[Opening SOURCE MATERIAL section]

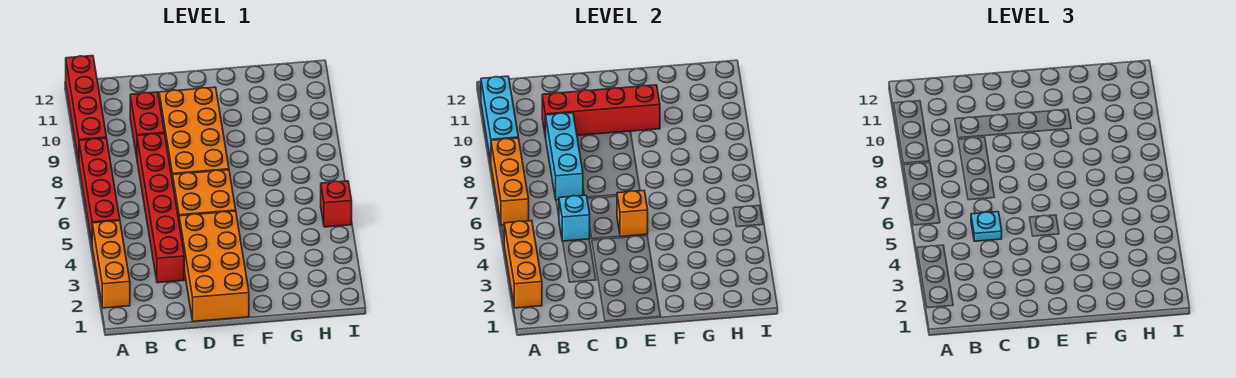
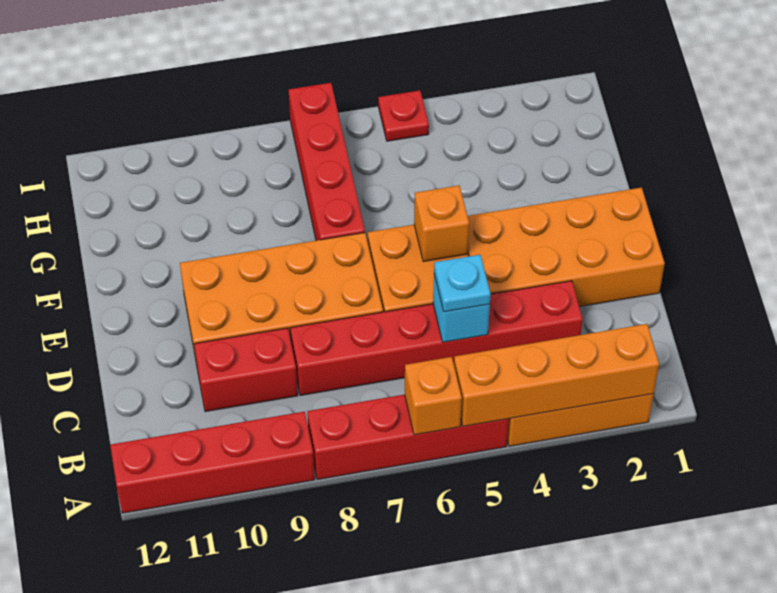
orange brick A2:A4 level 2 -> orange brick A2:A5 level 2
orange brick A6:A8 level 2 -> orange brick A6 level 2
cyan brick A9:A11 level 2 -> none
cyan brick C7:C9 level 2 -> none
red brick C10:F10 level 2 -> red brick F7:I7 level 1
red brick I5 level 1 -> red plate I5 level 1

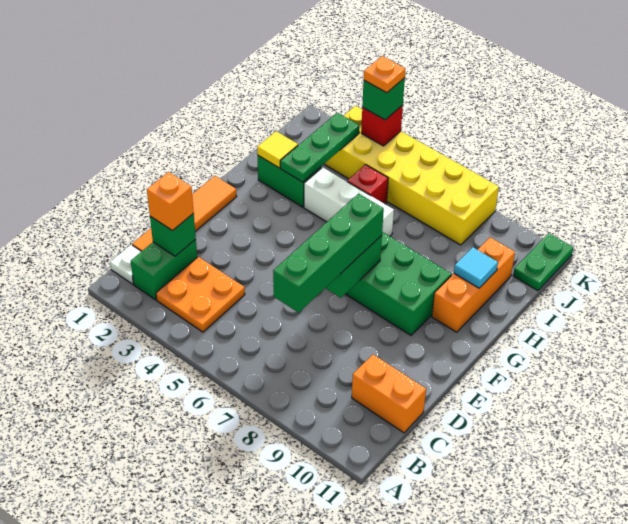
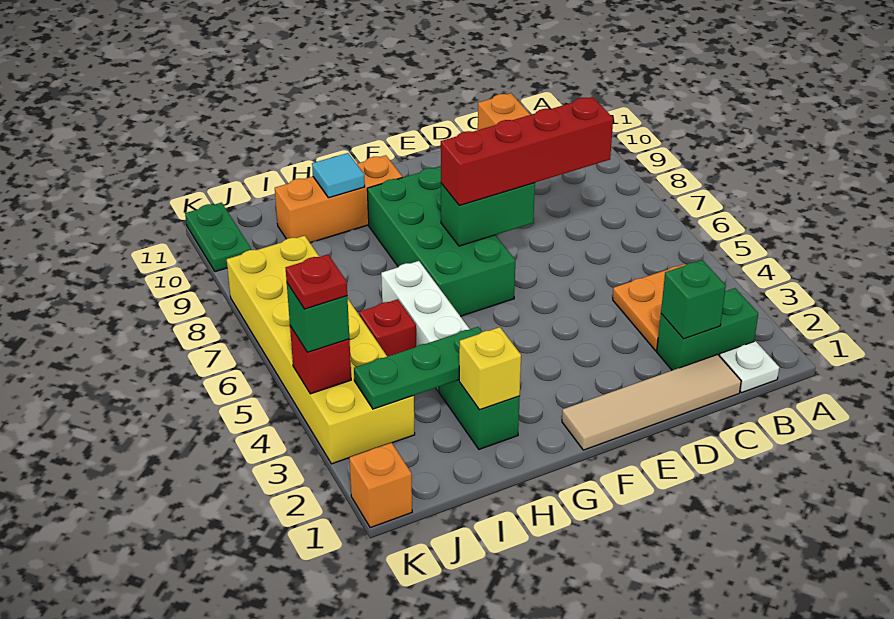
orange tile C1:F1 level 1 -> tan tile C1:F1 level 1
orange brick C2 level 3 -> orange brick K1 level 1
green brick C7:F7 level 3 -> red brick C7:F7 level 3
yellow tile H2 level 2 -> yellow brick H2 level 2
green plate J11:K11 level 1 -> green plate K10:K11 level 1
orange plate K4 level 4 -> red plate K4 level 4

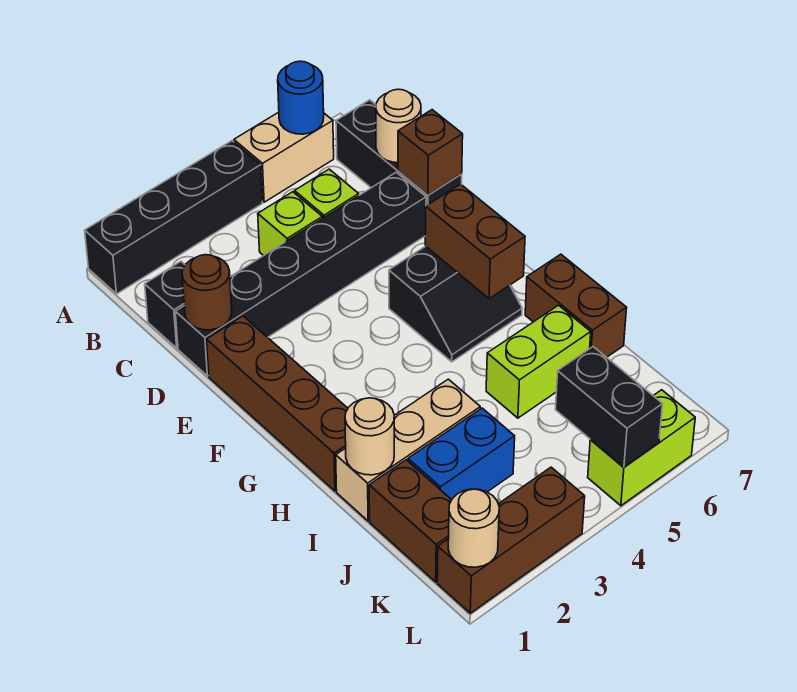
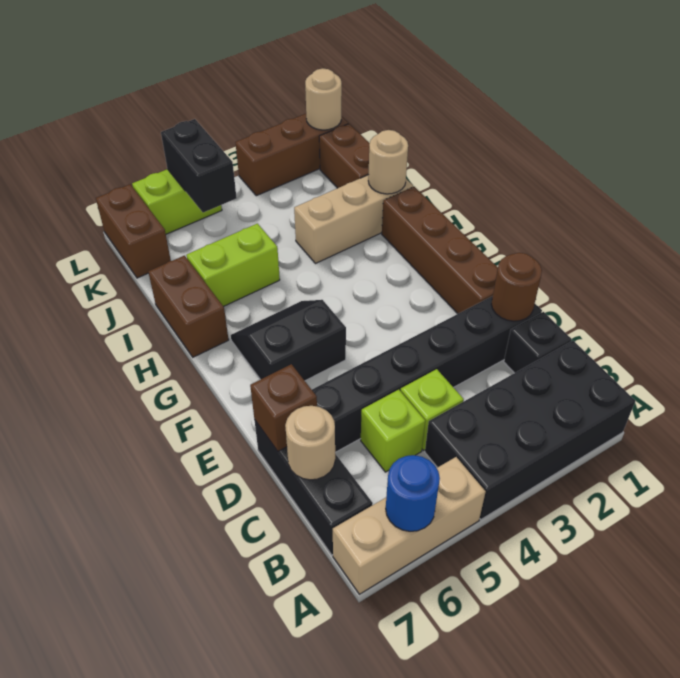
black brick A1:A4 level 1 -> black brick A1:B4 level 1
tan brick A5:A6 level 1 -> tan brick A5:A7 level 1
brown brick F6:G6 level 2 -> brown brick K7:L7 level 1
blue brick J2:J3 level 1 -> none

[Closing SOURCE MATERIAL section]

◆ **REQUIRED WORK**
Show me each line of the listing above with "orange" in it.

◆ **RESPONSE TO THIS EXERCISE**
orange brick A2:A4 level 2 -> orange brick A2:A5 level 2
orange brick A6:A8 level 2 -> orange brick A6 level 2
orange tile C1:F1 level 1 -> tan tile C1:F1 level 1
orange brick C2 level 3 -> orange brick K1 level 1
orange plate K4 level 4 -> red plate K4 level 4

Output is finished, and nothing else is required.